▸ What you will do:
Each entry below should be written out exactly as it is, with no pictures.
Start of Supplied material
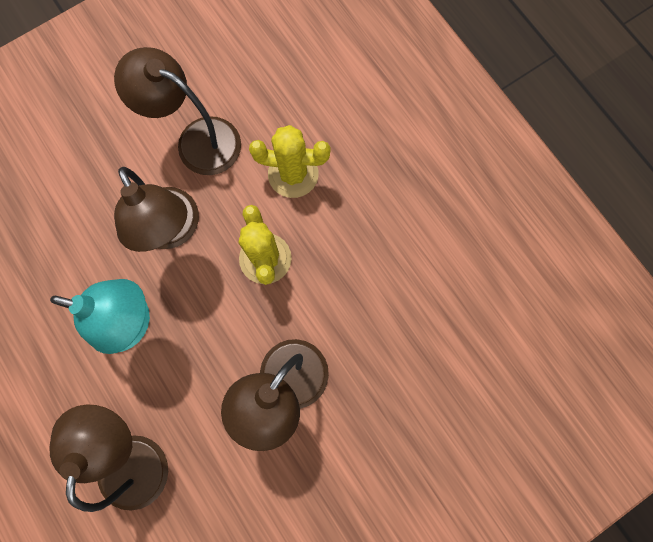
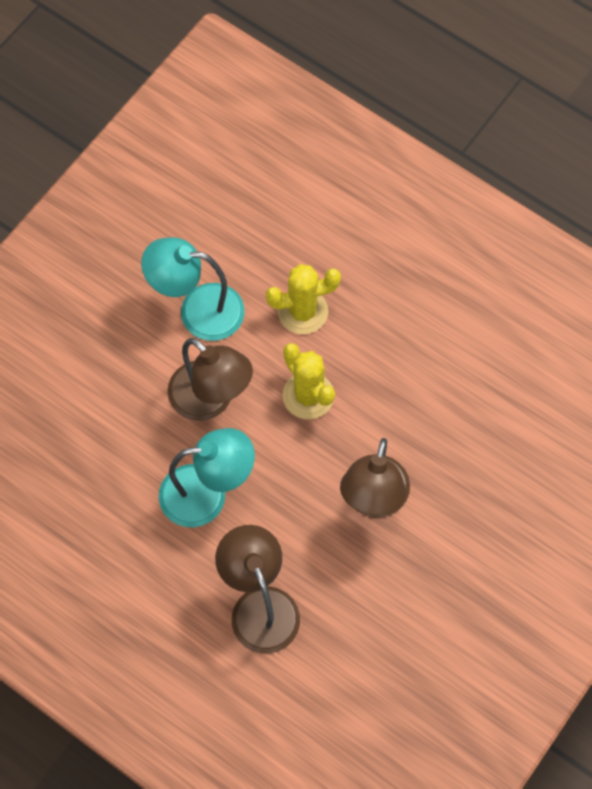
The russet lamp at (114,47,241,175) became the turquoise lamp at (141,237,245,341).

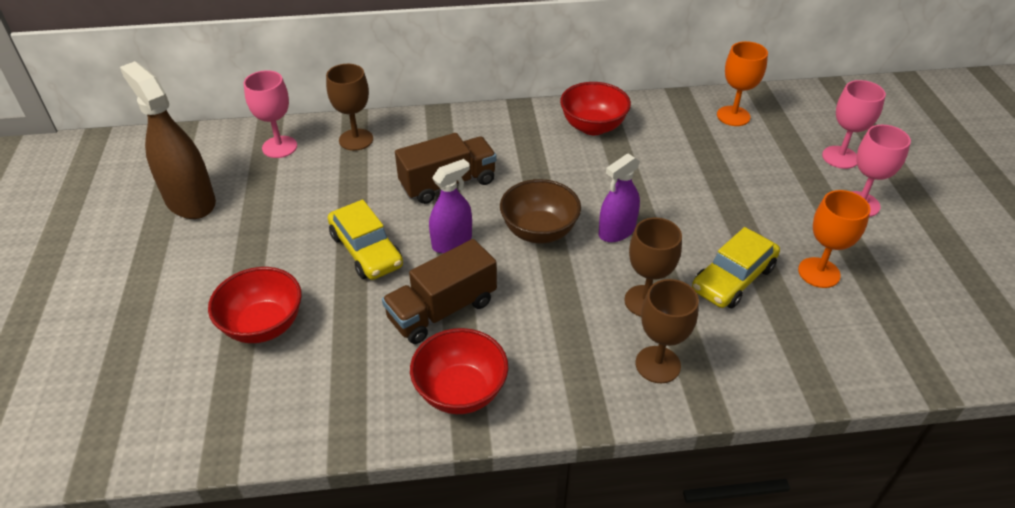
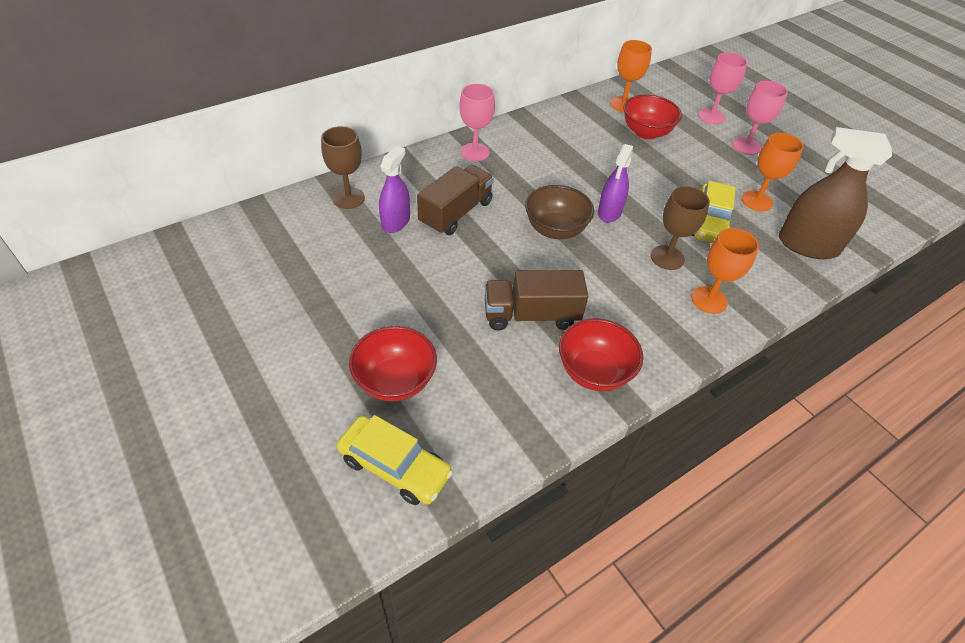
The russet spray bottle moved from (120,61,216,219) to (778,127,892,259). The rosy goblet moved from (244,70,297,158) to (460,84,495,161). The bright yellow automobile moved from (328,200,403,280) to (337,415,453,505). The russet lorry at (382,239,497,344) turned 60 degrees clockwise. The violet spray bottle moved from (429,159,472,253) to (379,146,410,233). The red bowl moved from (560,82,631,135) to (624,95,682,140). The russet goblet at (635,279,699,383) became the orange goblet at (691,228,759,314).

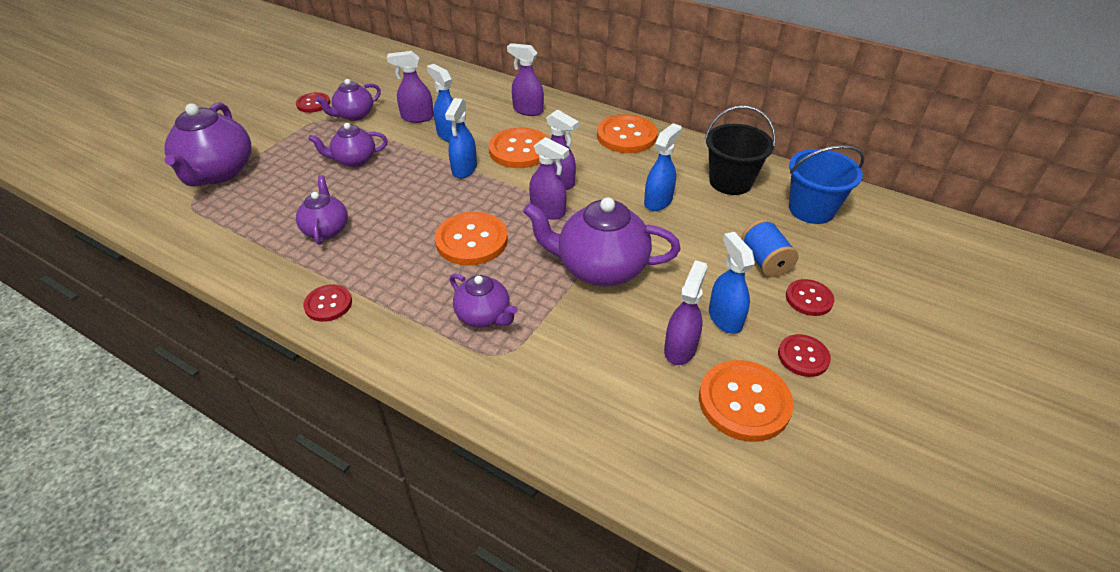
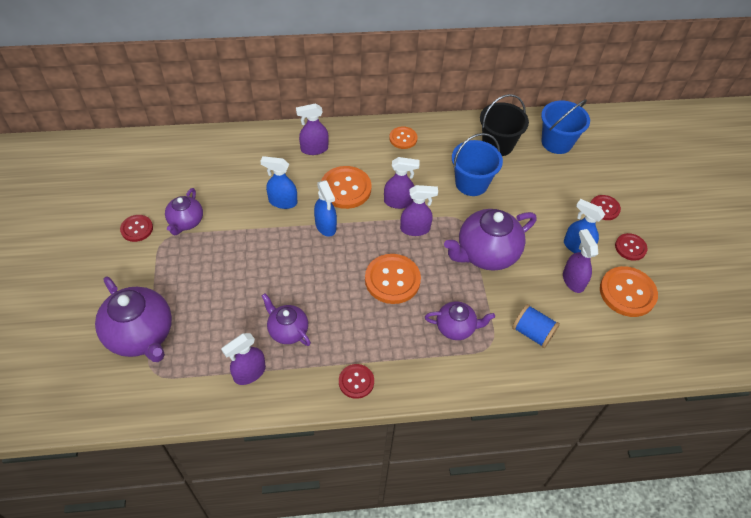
The violet china teapot at (308,123,388,167) disappeared. The violet spray bottle moved from (387,51,434,123) to (221,333,266,385). The orange shirt button at (597,114,657,153) changed to 0.58 times the size. The royal blue spray bottle at (644,123,682,211) was replaced by the royal blue bucket at (452,133,503,196). The royal blue spool moved from (741,219,798,277) to (512,304,560,348).

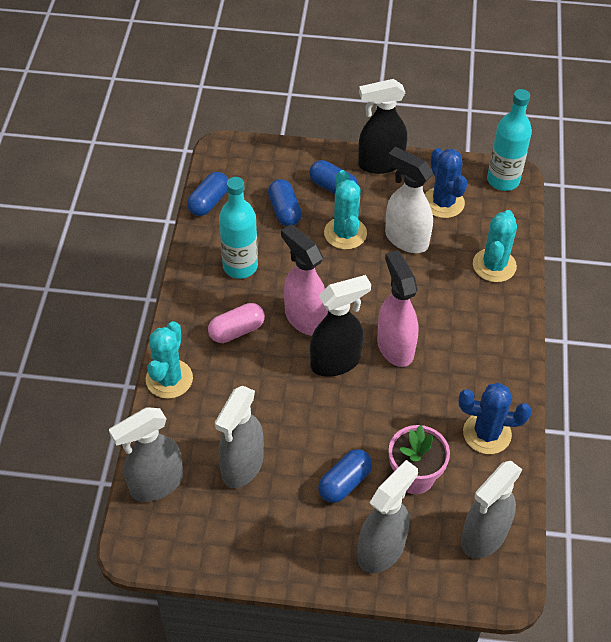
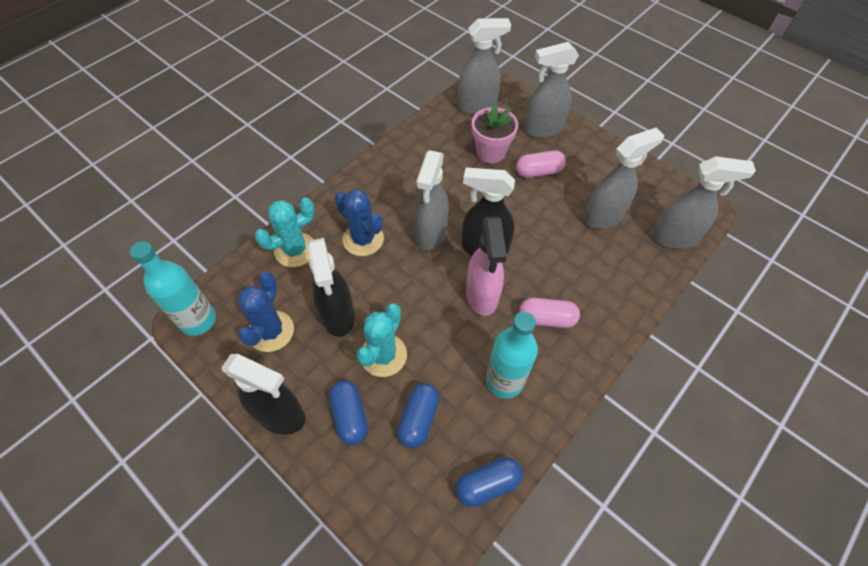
The turquoise prickly plant at (146,321,193,399) disappeared. The royal blue pill shape at (318,449,372,503) became the rosy pill shape at (516,150,566,178). The rosy spray bottle at (377,250,418,367) became the gray spray bottle at (414,151,449,251). The pure white spray bottle at (385,147,433,253) became the black spray bottle at (308,238,355,337). The royal blue prickly plant moved from (458,383,532,454) to (334,189,384,256).

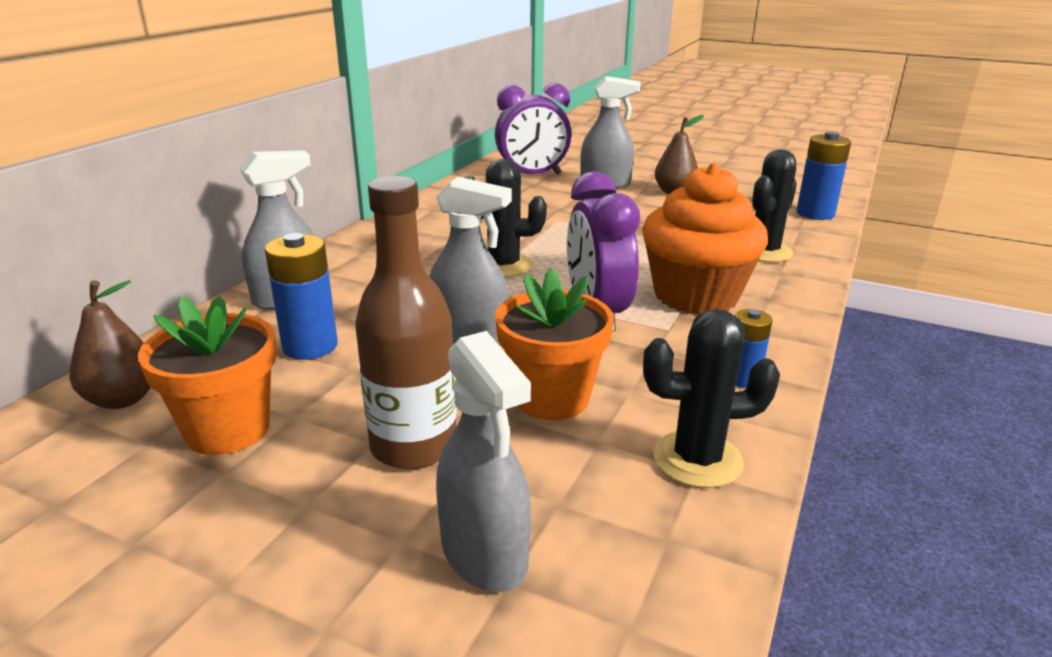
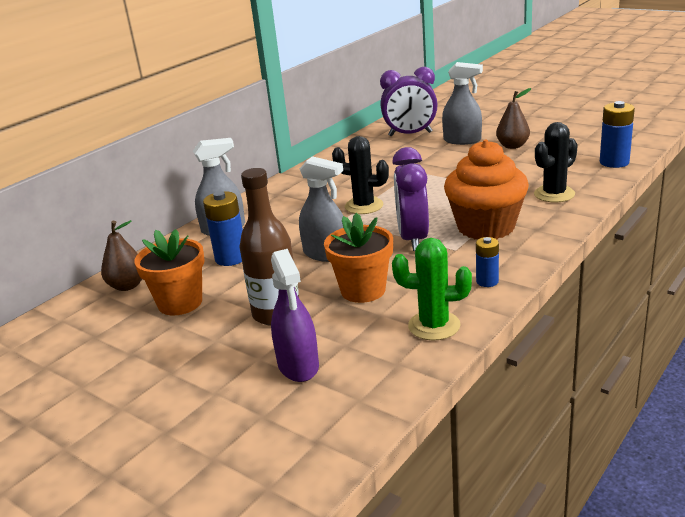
The gray spray bottle at (436,331,531,592) became the violet spray bottle at (271,249,319,382). The black prickly plant at (643,309,780,488) became the emerald prickly plant at (392,238,472,340).

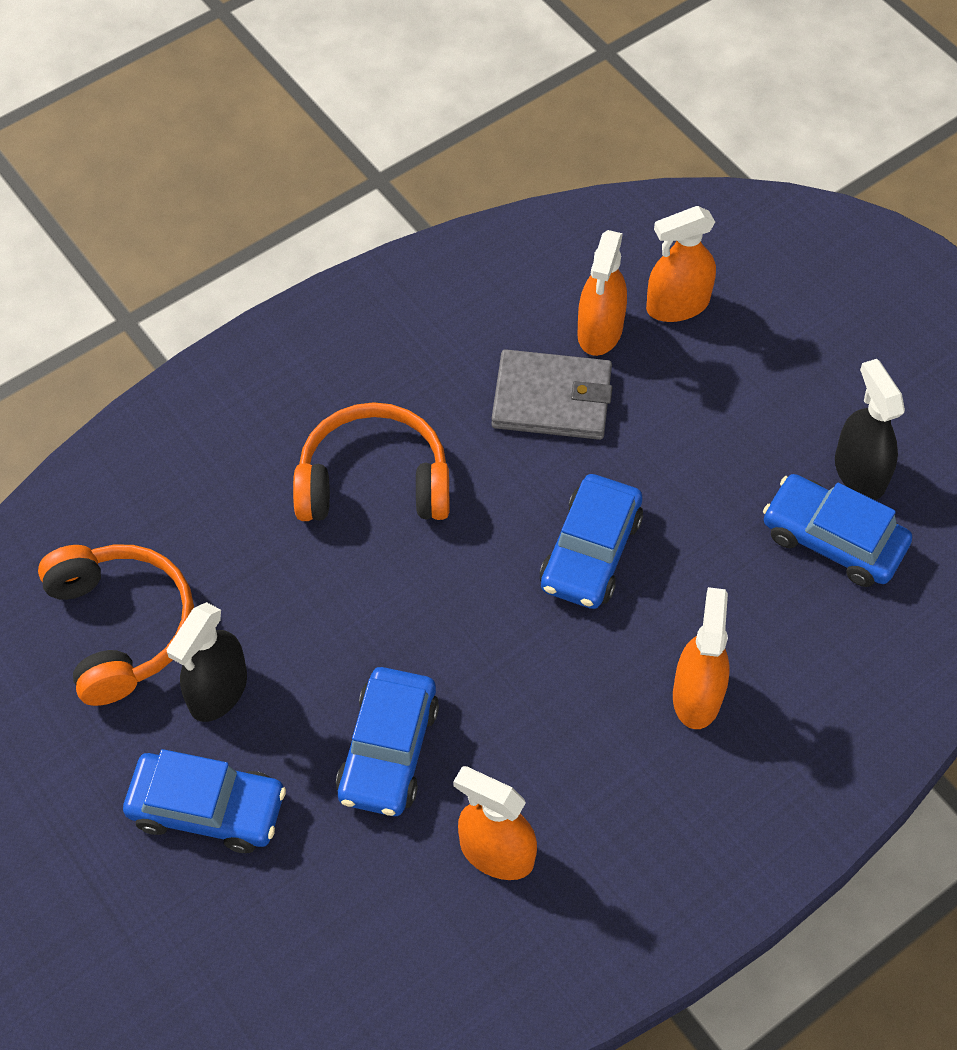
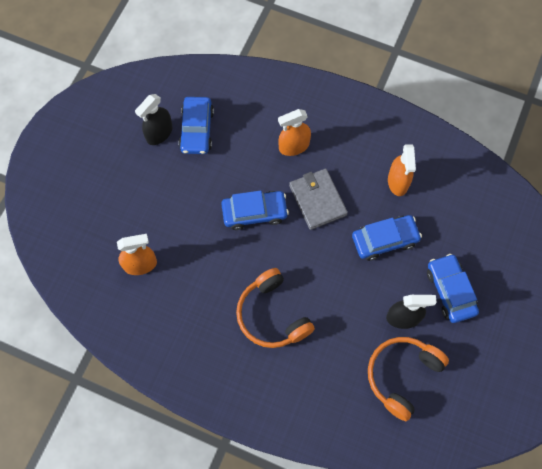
The gray billfold moved from (491,349,612,440) to (289,169,348,230). The orange spray bottle at (646,206,716,322) disappeared.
End of Supplied material
▸ Task output:
The russet lamp at (114,47,241,175) became the turquoise lamp at (141,237,245,341).

The russet spray bottle moved from (120,61,216,219) to (778,127,892,259). The rosy goblet moved from (244,70,297,158) to (460,84,495,161). The bright yellow automobile moved from (328,200,403,280) to (337,415,453,505). The russet lorry at (382,239,497,344) turned 60 degrees clockwise. The violet spray bottle moved from (429,159,472,253) to (379,146,410,233). The red bowl moved from (560,82,631,135) to (624,95,682,140). The russet goblet at (635,279,699,383) became the orange goblet at (691,228,759,314).

The violet china teapot at (308,123,388,167) disappeared. The violet spray bottle moved from (387,51,434,123) to (221,333,266,385). The orange shirt button at (597,114,657,153) changed to 0.58 times the size. The royal blue spray bottle at (644,123,682,211) was replaced by the royal blue bucket at (452,133,503,196). The royal blue spool moved from (741,219,798,277) to (512,304,560,348).

The turquoise prickly plant at (146,321,193,399) disappeared. The royal blue pill shape at (318,449,372,503) became the rosy pill shape at (516,150,566,178). The rosy spray bottle at (377,250,418,367) became the gray spray bottle at (414,151,449,251). The pure white spray bottle at (385,147,433,253) became the black spray bottle at (308,238,355,337). The royal blue prickly plant moved from (458,383,532,454) to (334,189,384,256).

The gray spray bottle at (436,331,531,592) became the violet spray bottle at (271,249,319,382). The black prickly plant at (643,309,780,488) became the emerald prickly plant at (392,238,472,340).

The gray billfold moved from (491,349,612,440) to (289,169,348,230). The orange spray bottle at (646,206,716,322) disappeared.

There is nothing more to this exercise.